EXERCISE INSTRUCTIONS:
Copy these lines again, swapping "Corno" for "Horn" each time it appears and keeping everything else the same. Leave out the pictures.

PROVIDED RECORDS:
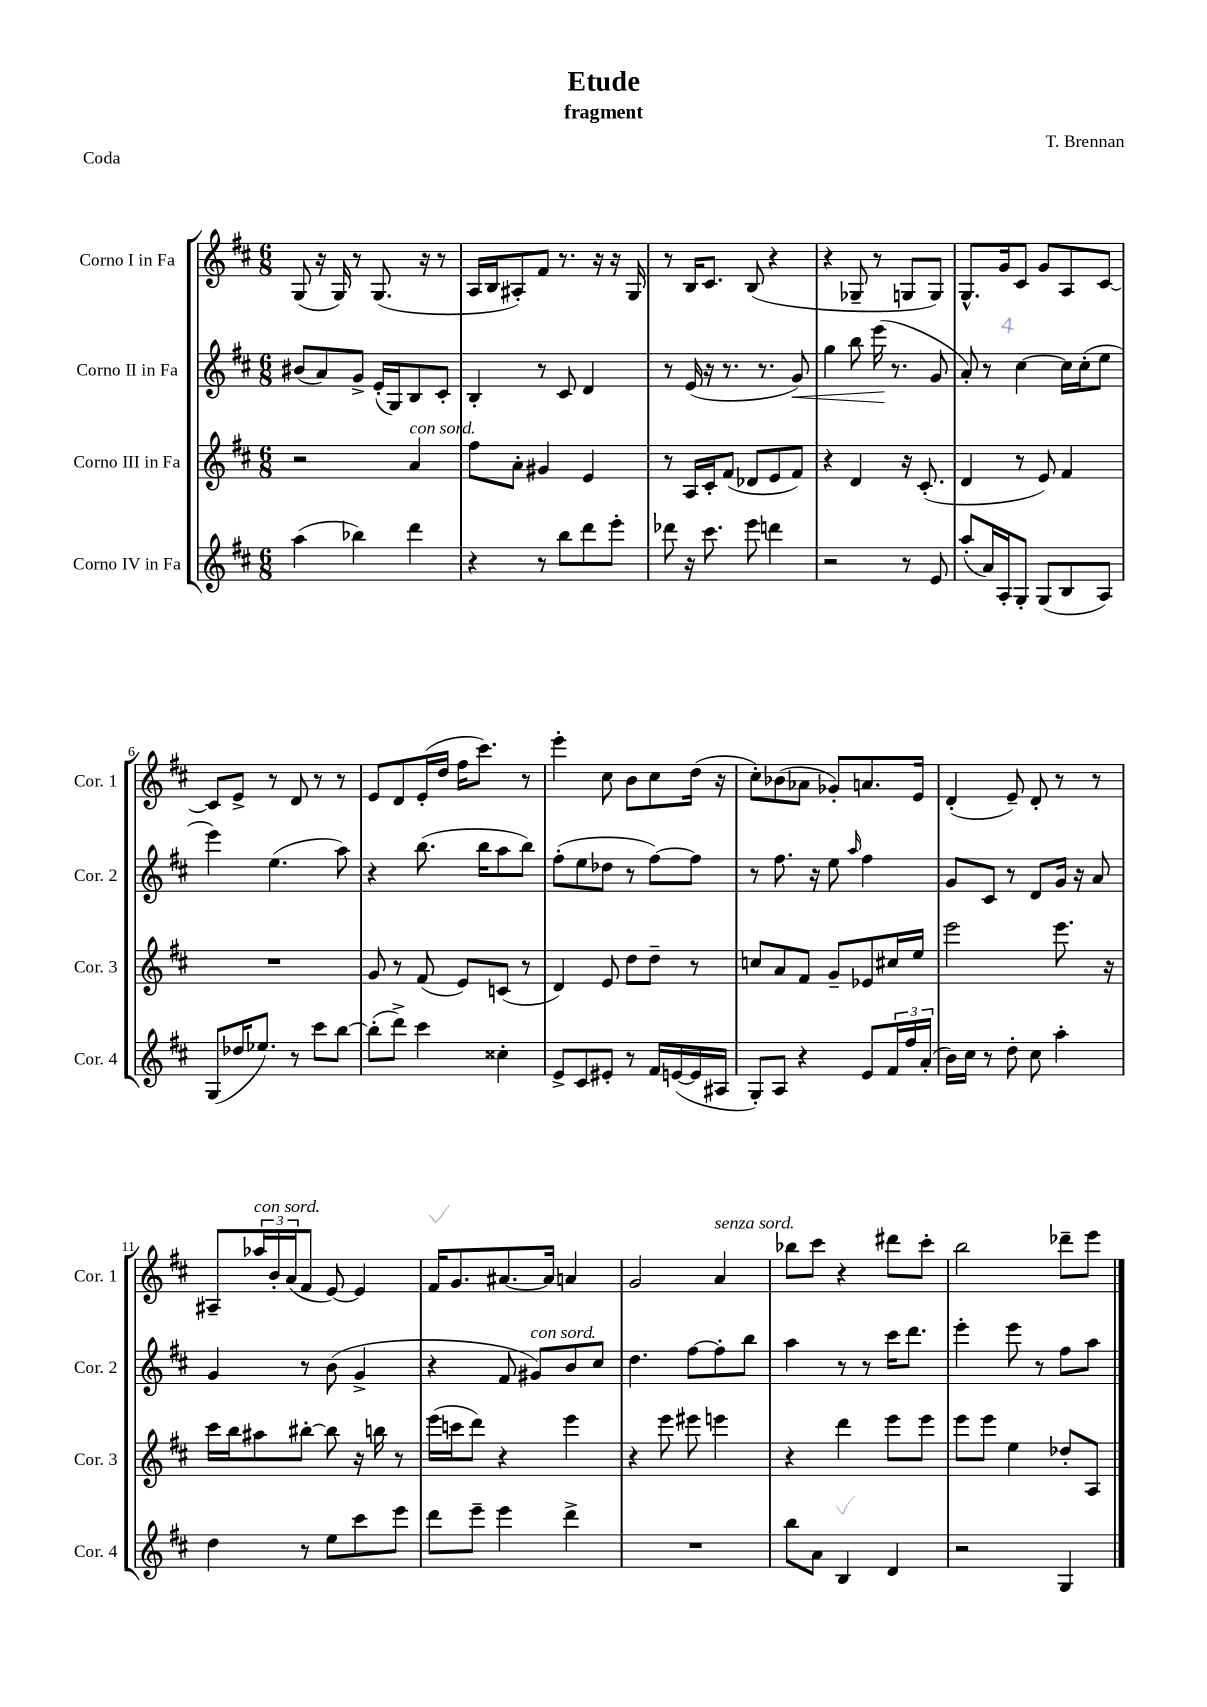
\header { title = "Etude" composer = "T. Brennan" subtitle = "fragment" piece = "Coda" }
<<
\new StaffGroup <<
\new Staff = "s0" \with { instrumentName = "Corno I in Fa" shortInstrumentName = "Cor. 1" } {
    \clef treble \key d \major \numericTimeSignature \time 6/8
    g8( r16 g16) r8 g8.( r16 r8 |
    a16 b16 ais8-.) fis'8 r8. r16 r16 g16 |
    r8 b16 cis'8. b8( r4 |
    r4 ges8-- r8 g8 g8) |
    g8.-^ g'16 cis'8 g'8 a8 cis'8~ |
    cis'8 e'8-> r8 d'8 r8 r8 |
    e'8 d'8 e'16-.( d''16 fis''16 cis'''8.) r8 |
    e'''4-. cis''8 b'8 cis''8 d''16( r16 |
    cis''8-.) bes'8( aes'8 ges'8-.) a'8. e'16 |
    d'4-.( e'8--) d'8-. r8 r8 |
    ais8-- \tuplet 3/2 { aes''16^\markup { \italic "con sord." } b'16-. a'16( } fis'8 e'8~) e'4 |
    fis'16 g'8. ais'8.~ ais'16 a'4 |
    g'2 a'4^\markup { \italic "senza sord." } |
    bes''8 cis'''8 r4 dis'''8 cis'''8-. |
    b''2 des'''8-- e'''8 \bar "|." |
}
\new Staff = "s1" \with { instrumentName = "Corno II in Fa" shortInstrumentName = "Cor. 2" } {
    \clef treble \key d \major \numericTimeSignature \time 6/8
    bis'8( a'8) g'8-> e'16-.( g16) b8 cis'8-. |
    b4-. r8 cis'8 d'4 |
    r8 e'16( r16 r8. r8. g'8\<) |
    g''4 b''8 e'''16\!( r8. g'8 |
    a'8-.) r8 cis''4~ cis''16 cis''16-.( e''8 |
    e'''4) e''4.( a''8) |
    r4 b''8.( b''16 a''8 b''8) |
    fis''8-.( e''8 des''8 r8 fis''8~) fis''8 |
    r8 fis''8. r16 e''8 \grace { a''16 } fis''4 |
    g'8 cis'8 r8 d'8 g'16 r16 a'8 |
    g'4 r8 b'8( g'4-> |
    r4 fis'8 gis'8^\markup { \italic "con sord." }) b'8 cis''8 |
    d''4. fis''8~ fis''8-. b''8 |
    a''4 r8 r8 cis'''16 d'''8. |
    e'''4-. e'''8 r8 fis''8 a''8 \bar "|." |
}
\new Staff = "s2" \with { instrumentName = "Corno III in Fa" shortInstrumentName = "Cor. 3" } {
    \clef treble \key d \major \numericTimeSignature \time 6/8
    r2 a'4^\markup { \italic "con sord." } |
    fis''8 a'8-. gis'4 e'4 |
    r8 a16 cis'16-. fis'8( des'8 e'8 fis'8) |
    r4 d'4 r16 cis'8.-.( |
    d'4 r8 e'8) fis'4 |
    R2. |
    g'8 r8 fis'8( e'8) c'8( r8 |
    d'4) e'8 d''8 d''8-- r8 |
    c''8 a'8 fis'8 g'8-- ees'8 cis''16 e''16 |
    e'''2 e'''8. r16 |
    cis'''16 b''16 ais''8 bis''8~-. bis''8 r16 b''16 r8 |
    e'''16( c'''16 d'''8) r4 e'''4 |
    r4 e'''8 eis'''8 e'''4 |
    r4 d'''4 e'''8 e'''8 |
    e'''8 e'''8 e''4 des''8-. a8 \bar "|." |
}
\new Staff = "s3" \with { instrumentName = "Corno IV in Fa" shortInstrumentName = "Cor. 4" } {
    \clef treble \key d \major \numericTimeSignature \time 6/8
    a''4( bes''4) d'''4 |
    r4 r8 b''8 d'''8 e'''8-. |
    des'''8 r16 cis'''8. e'''8 d'''4 |
    r2 r8 e'8 |
    a''8-.( a'16) a16-. g8-. g8( b8 a8) |
    g8( des''16 ees''8.) r8 cis'''8 b''8~ |
    b''8-.( d'''8->) cis'''4 cisis''4-. |
    e'8-> cis'8 eis'8-. r8 fis'16 e'16~( e'16 ais16 |
    g8-.) a8 r4 e'8 \tuplet 3/2 { fis'16 fis''16 a'16-.( } |
    b'16) cis''16 r8 d''8-. cis''8 a''4-. |
    d''4 r8 e''8 cis'''8 e'''8 |
    d'''8 e'''8-- e'''4 d'''4-> |
    R2. |
    b''8 a'8 b4 d'4 |
    r2 g4 \bar "|." |
}
>>
>>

COMPLETED EXERCISE:
\header { title = "Etude" composer = "T. Brennan" subtitle = "fragment" piece = "Coda" }
<<
\new StaffGroup <<
\new Staff = "s0" \with { instrumentName = "Horn I in Fa" shortInstrumentName = "Cor. 1" } {
    \clef treble \key d \major \numericTimeSignature \time 6/8
    g8( r16 g16) r8 g8.( r16 r8 |
    a16 b16 ais8-.) fis'8 r8. r16 r16 g16 |
    r8 b16 cis'8. b8( r4 |
    r4 ges8-- r8 g8 g8) |
    g8.-^ g'16 cis'8 g'8 a8 cis'8~ |
    cis'8 e'8-> r8 d'8 r8 r8 |
    e'8 d'8 e'16-.( d''16 fis''16 cis'''8.) r8 |
    e'''4-. cis''8 b'8 cis''8 d''16( r16 |
    cis''8-.) bes'8( aes'8 ges'8-.) a'8. e'16 |
    d'4-.( e'8--) d'8-. r8 r8 |
    ais8-- \tuplet 3/2 { aes''16^\markup { \italic "con sord." } b'16-. a'16( } fis'8 e'8~) e'4 |
    fis'16 g'8. ais'8.~ ais'16 a'4 |
    g'2 a'4^\markup { \italic "senza sord." } |
    bes''8 cis'''8 r4 dis'''8 cis'''8-. |
    b''2 des'''8-- e'''8 \bar "|." |
}
\new Staff = "s1" \with { instrumentName = "Horn II in Fa" shortInstrumentName = "Cor. 2" } {
    \clef treble \key d \major \numericTimeSignature \time 6/8
    bis'8( a'8) g'8-> e'16-.( g16) b8 cis'8-. |
    b4-. r8 cis'8 d'4 |
    r8 e'16( r16 r8. r8. g'8\<) |
    g''4 b''8 e'''16\!( r8. g'8 |
    a'8-.) r8 cis''4~ cis''16 cis''16-.( e''8 |
    e'''4) e''4.( a''8) |
    r4 b''8.( b''16 a''8 b''8) |
    fis''8-.( e''8 des''8 r8 fis''8~) fis''8 |
    r8 fis''8. r16 e''8 \grace { a''16 } fis''4 |
    g'8 cis'8 r8 d'8 g'16 r16 a'8 |
    g'4 r8 b'8( g'4-> |
    r4 fis'8 gis'8^\markup { \italic "con sord." }) b'8 cis''8 |
    d''4. fis''8~ fis''8-. b''8 |
    a''4 r8 r8 cis'''16 d'''8. |
    e'''4-. e'''8 r8 fis''8 a''8 \bar "|." |
}
\new Staff = "s2" \with { instrumentName = "Horn III in Fa" shortInstrumentName = "Cor. 3" } {
    \clef treble \key d \major \numericTimeSignature \time 6/8
    r2 a'4^\markup { \italic "con sord." } |
    fis''8 a'8-. gis'4 e'4 |
    r8 a16 cis'16-. fis'8( des'8 e'8 fis'8) |
    r4 d'4 r16 cis'8.-.( |
    d'4 r8 e'8) fis'4 |
    R2. |
    g'8 r8 fis'8( e'8) c'8( r8 |
    d'4) e'8 d''8 d''8-- r8 |
    c''8 a'8 fis'8 g'8-- ees'8 cis''16 e''16 |
    e'''2 e'''8. r16 |
    cis'''16 b''16 ais''8 bis''8~-. bis''8 r16 b''16 r8 |
    e'''16( c'''16 d'''8) r4 e'''4 |
    r4 e'''8 eis'''8 e'''4 |
    r4 d'''4 e'''8 e'''8 |
    e'''8 e'''8 e''4 des''8-. a8 \bar "|." |
}
\new Staff = "s3" \with { instrumentName = "Horn IV in Fa" shortInstrumentName = "Cor. 4" } {
    \clef treble \key d \major \numericTimeSignature \time 6/8
    a''4( bes''4) d'''4 |
    r4 r8 b''8 d'''8 e'''8-. |
    des'''8 r16 cis'''8. e'''8 d'''4 |
    r2 r8 e'8 |
    a''8-.( a'16) a16-. g8-. g8( b8 a8) |
    g8( des''16 ees''8.) r8 cis'''8 b''8~ |
    b''8-.( d'''8->) cis'''4 cisis''4-. |
    e'8-> cis'8 eis'8-. r8 fis'16 e'16~( e'16 ais16 |
    g8-.) a8 r4 e'8 \tuplet 3/2 { fis'16 fis''16 a'16-.( } |
    b'16) cis''16 r8 d''8-. cis''8 a''4-. |
    d''4 r8 e''8 cis'''8 e'''8 |
    d'''8 e'''8-- e'''4 d'''4-> |
    R2. |
    b''8 a'8 b4 d'4 |
    r2 g4 \bar "|." |
}
>>
>>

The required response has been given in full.